[Before-and-after object lists]
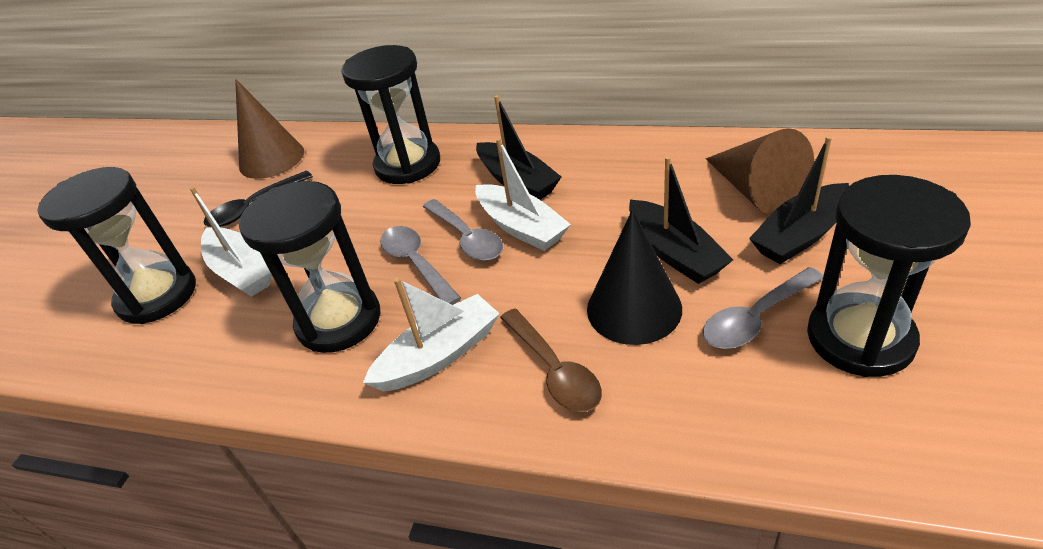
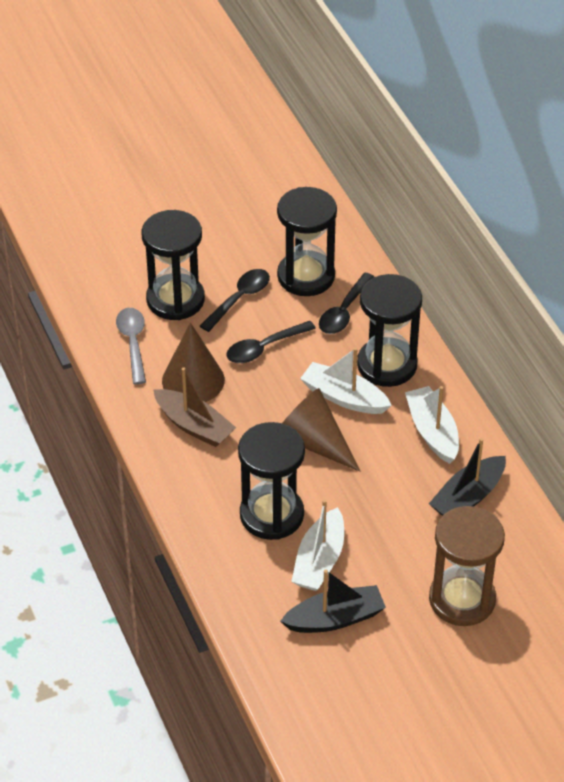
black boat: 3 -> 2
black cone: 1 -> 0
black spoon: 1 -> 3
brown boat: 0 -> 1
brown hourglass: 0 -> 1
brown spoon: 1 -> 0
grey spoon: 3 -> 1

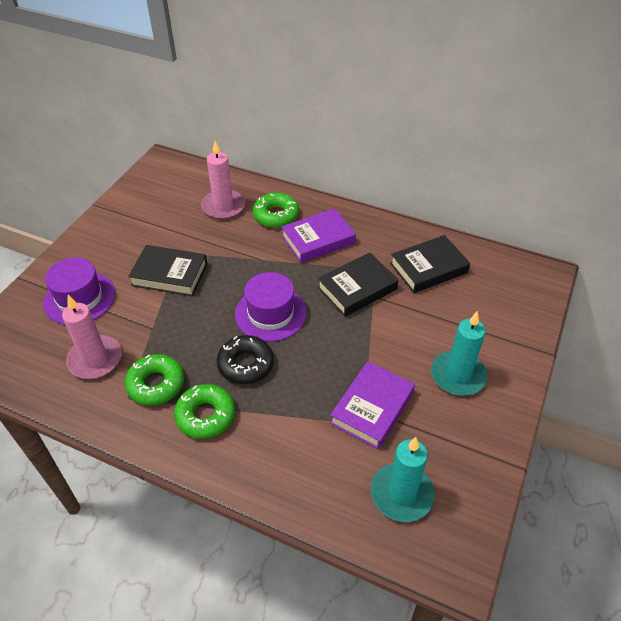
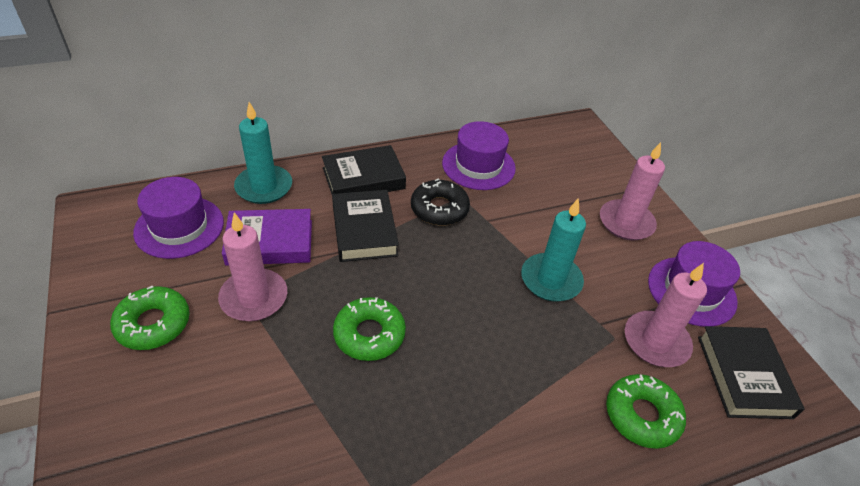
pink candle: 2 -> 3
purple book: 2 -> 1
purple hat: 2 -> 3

# How to complete this task
Write out each line of the data exactly; the images should be left out.

# Result for this exercise
black boat: 3 -> 2
black cone: 1 -> 0
black spoon: 1 -> 3
brown boat: 0 -> 1
brown hourglass: 0 -> 1
brown spoon: 1 -> 0
grey spoon: 3 -> 1

pink candle: 2 -> 3
purple book: 2 -> 1
purple hat: 2 -> 3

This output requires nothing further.